**What is expected:** Extract the line that contains "C8: 47pF (3V3, GND) -> 47pF (GND, N_7)" and every line after it through the end of the records below, exactly as written, leaving out any pictures.
======== Records for this task
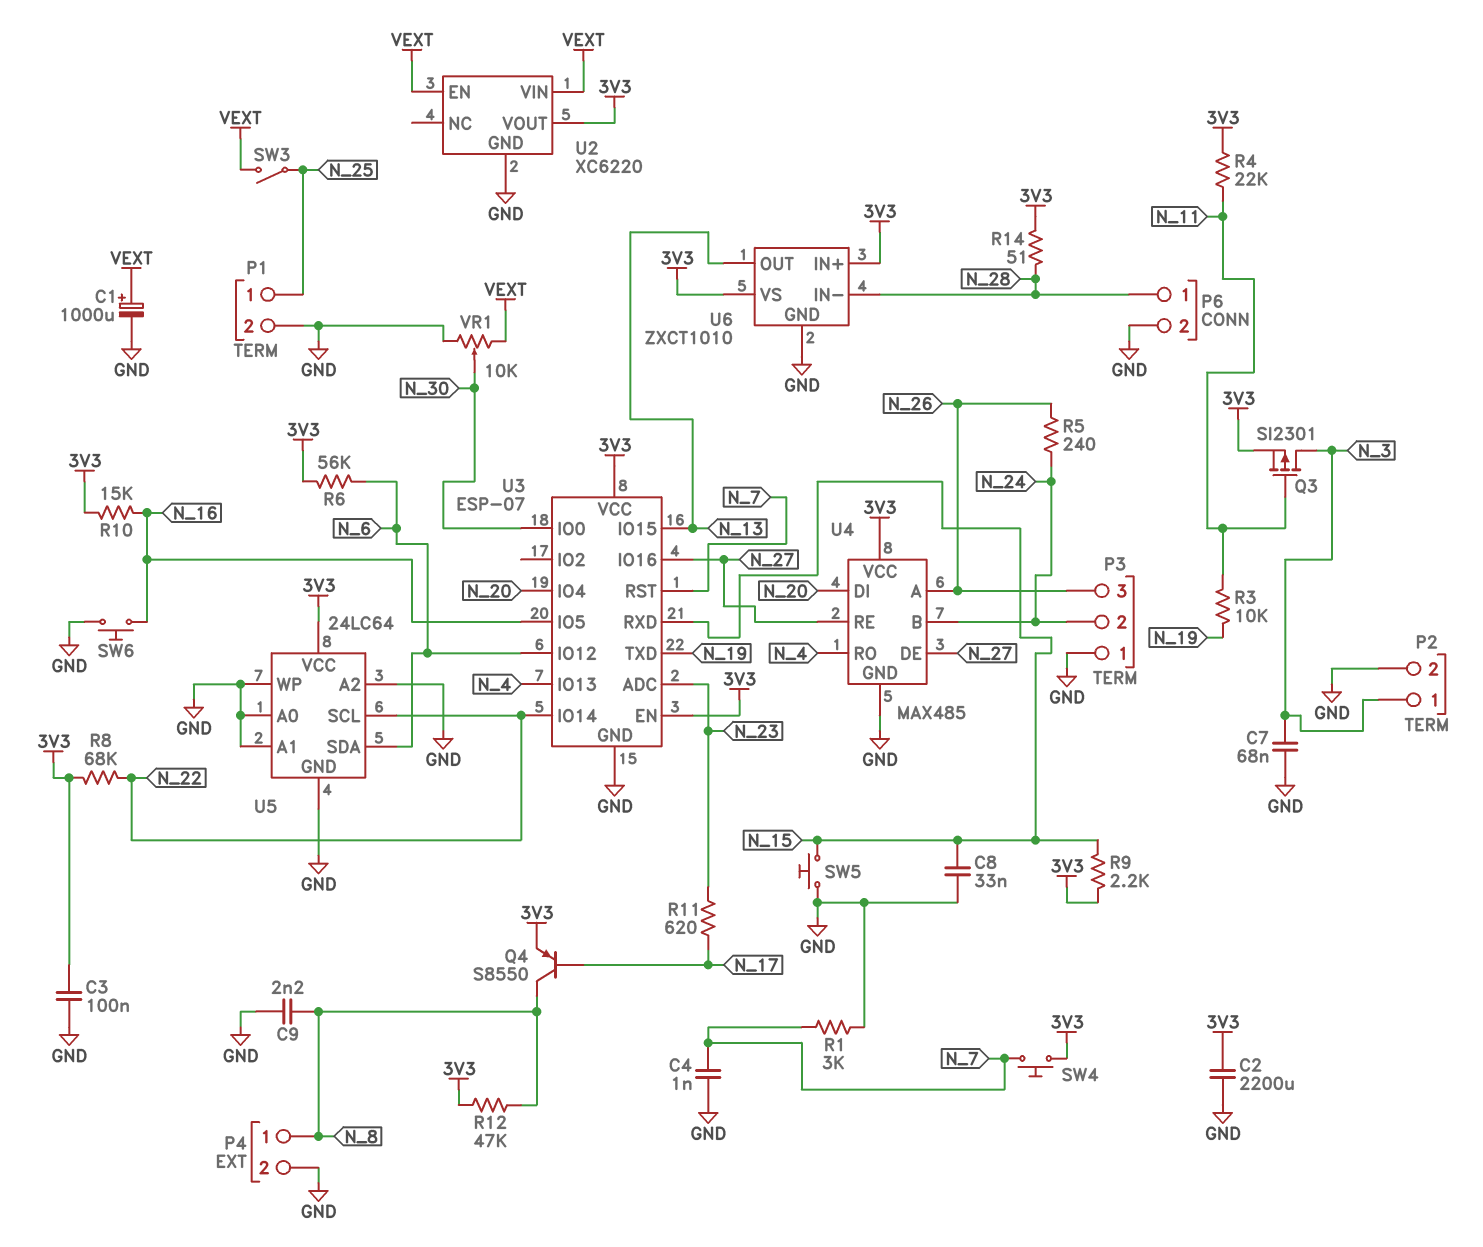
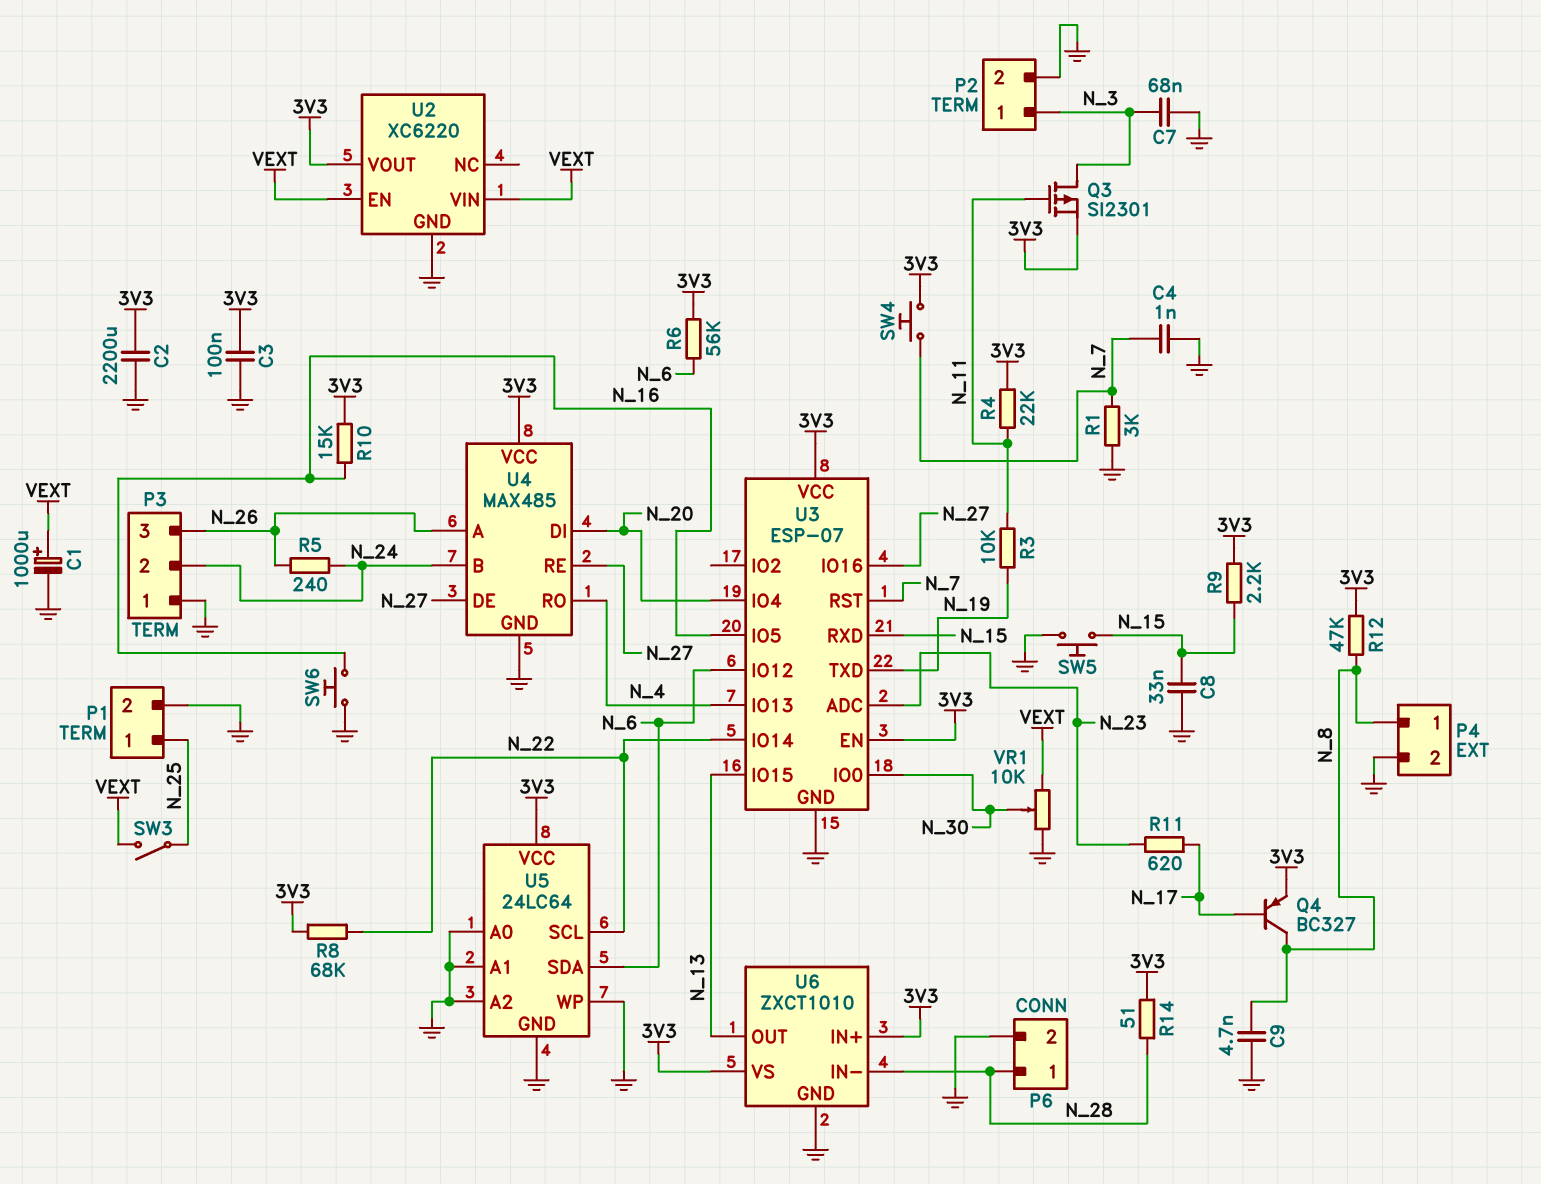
C9: 2.2nF (GND, N_8) -> 4.7nF (GND, N_8)
Q4: PNP S8550 (B N_17, C N_8, E 3V3) -> PNP BC327 (B N_17, C N_8, E 3V3)

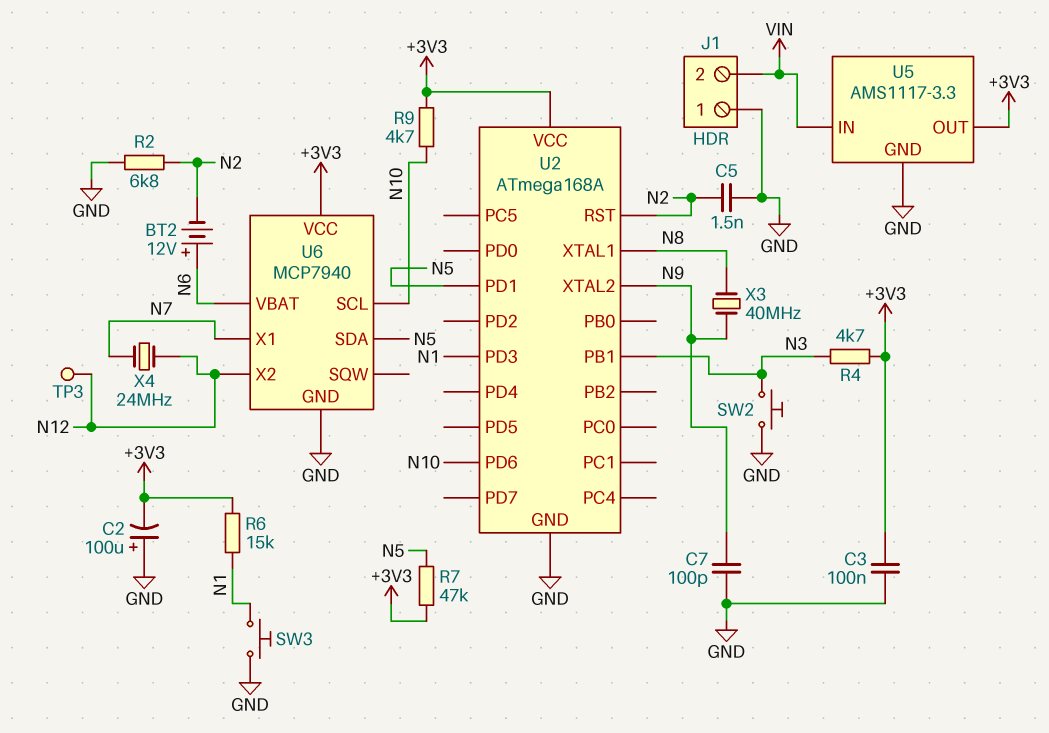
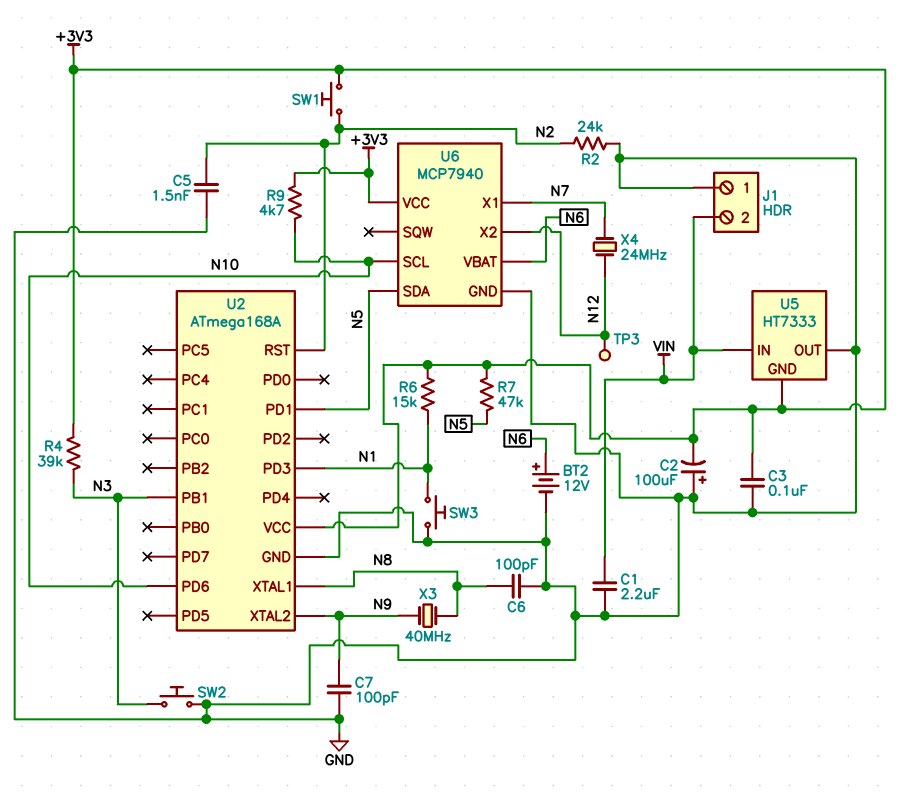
BT2: 12V (plus N6, minus N2) -> 12V (plus N6, minus GND)
C1: none -> 2.2uF (GND, VIN)
C6: none -> 100pF (GND, N8)
R2: 6.8k (GND, N2) -> 24k (GND, N2)
R4: 4.7k (+3V3, N3) -> 39k (+3V3, N3)
SW1: none -> button (+3V3, N2)
U5: AMS1117-3.3 -> HT7333
U5 pin GND: GND -> +3V3
U5 pin OUT: +3V3 -> GND

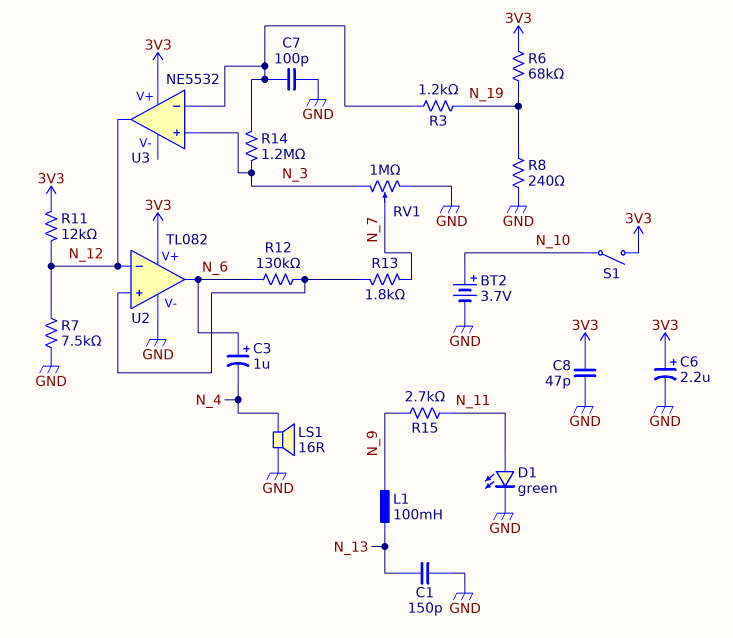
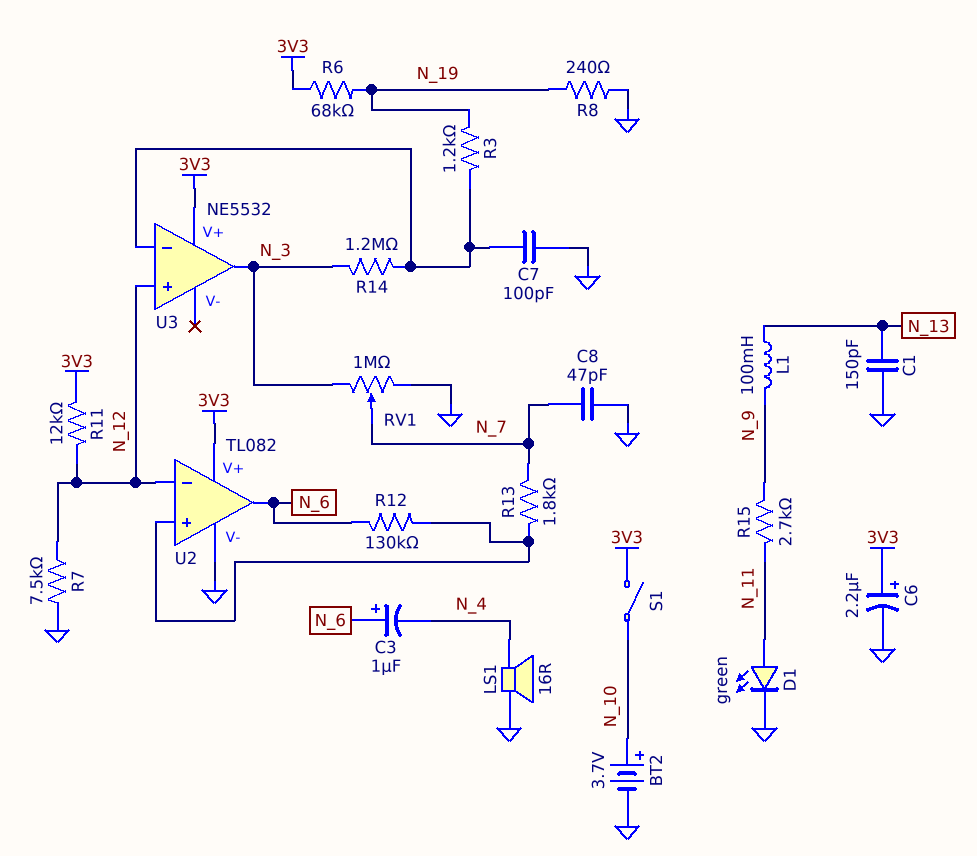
C8: 47pF (3V3, GND) -> 47pF (GND, N_7)
U3 pin in+: N_3 -> N_12
U3 pin out: N_12 -> N_3

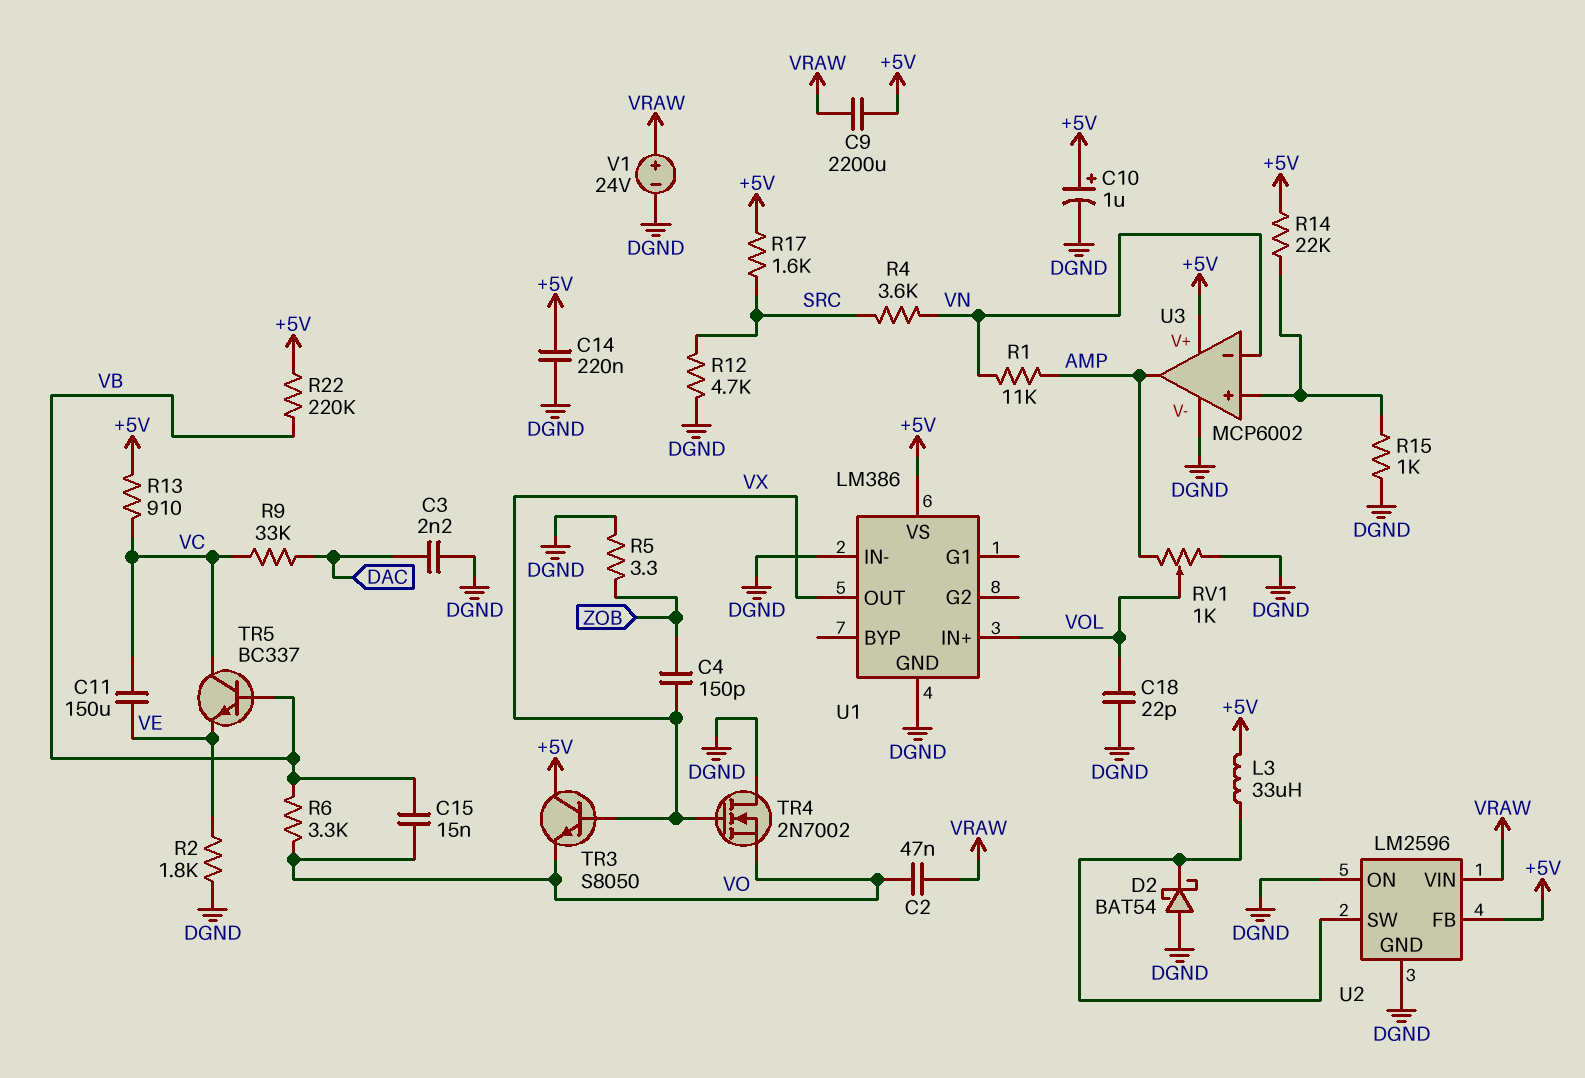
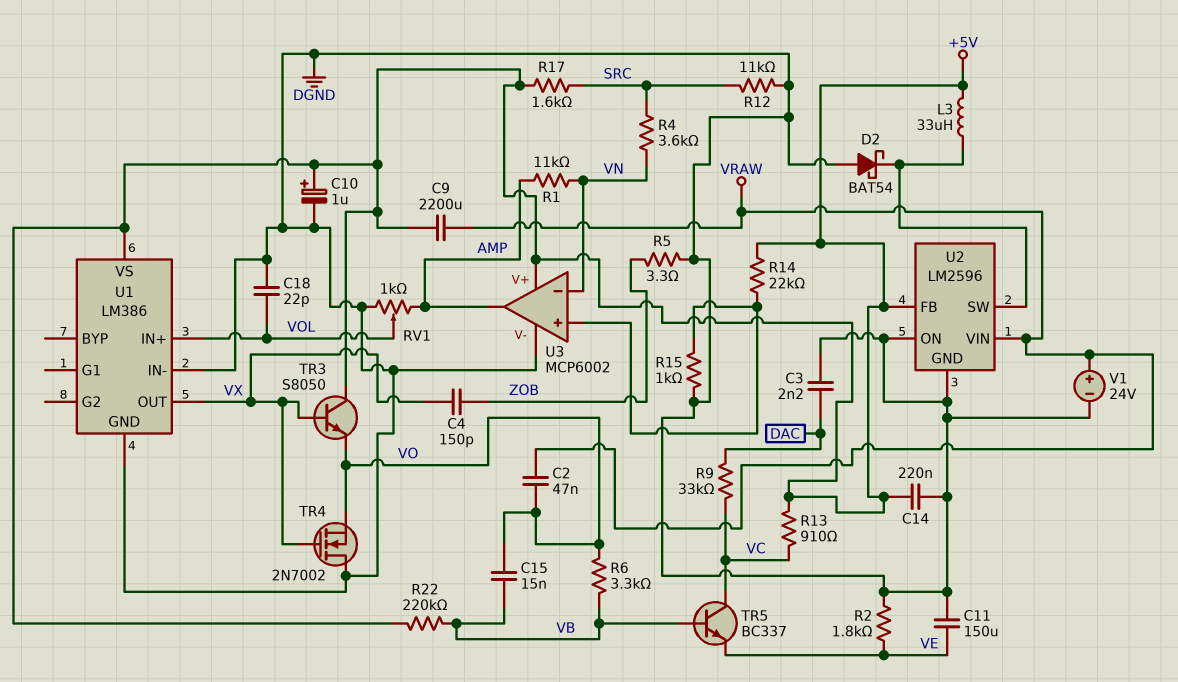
C11: 150uF (VC, VE) -> 150uF (DGND, VE)
R12: 4.7k (DGND, SRC) -> 11k (DGND, SRC)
================
**Exercise response:**
C8: 47pF (3V3, GND) -> 47pF (GND, N_7)
U3 pin in+: N_3 -> N_12
U3 pin out: N_12 -> N_3

C11: 150uF (VC, VE) -> 150uF (DGND, VE)
R12: 4.7k (DGND, SRC) -> 11k (DGND, SRC)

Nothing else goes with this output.